Dataset items:
+ + + +
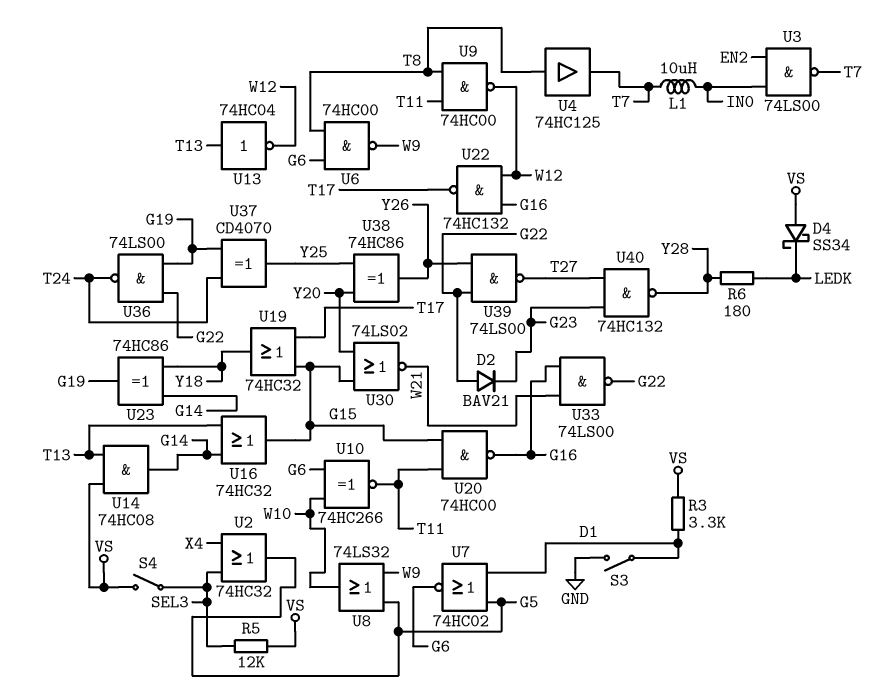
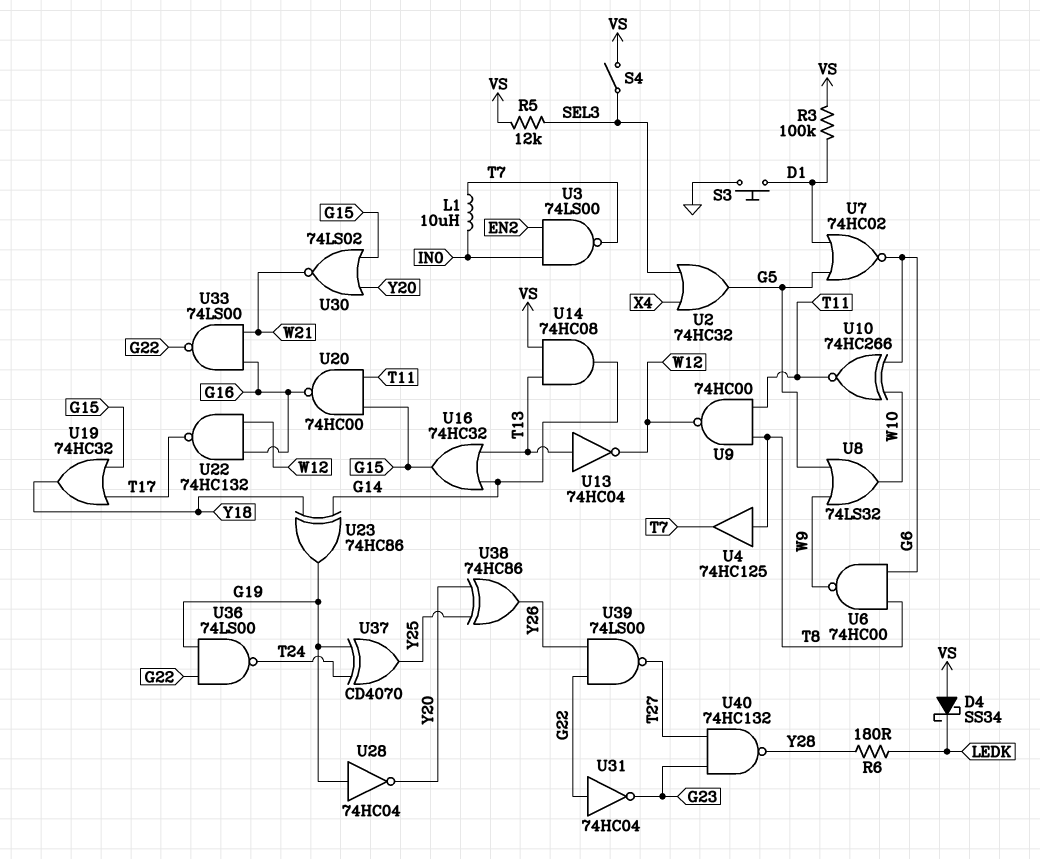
D2: diode BAV21 (A G22, K G23) -> none
R3: 3.3k (D1, VS) -> 100k (D1, VS)
S3: switch (D1, GND) -> button (D1, GND)
U28: none -> NOT 74HC04 (in G19, out Y20)
U31: none -> NOT 74HC04 (in G22, out G23)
+ + + +
- **THE TASK**
The expected answer is an exact copy of the lines beginning at the one with "S3: switch (D1, GND) -> button (D1, GND)" and running to the end of the entries above.

- **RESPONSE**
S3: switch (D1, GND) -> button (D1, GND)
U28: none -> NOT 74HC04 (in G19, out Y20)
U31: none -> NOT 74HC04 (in G22, out G23)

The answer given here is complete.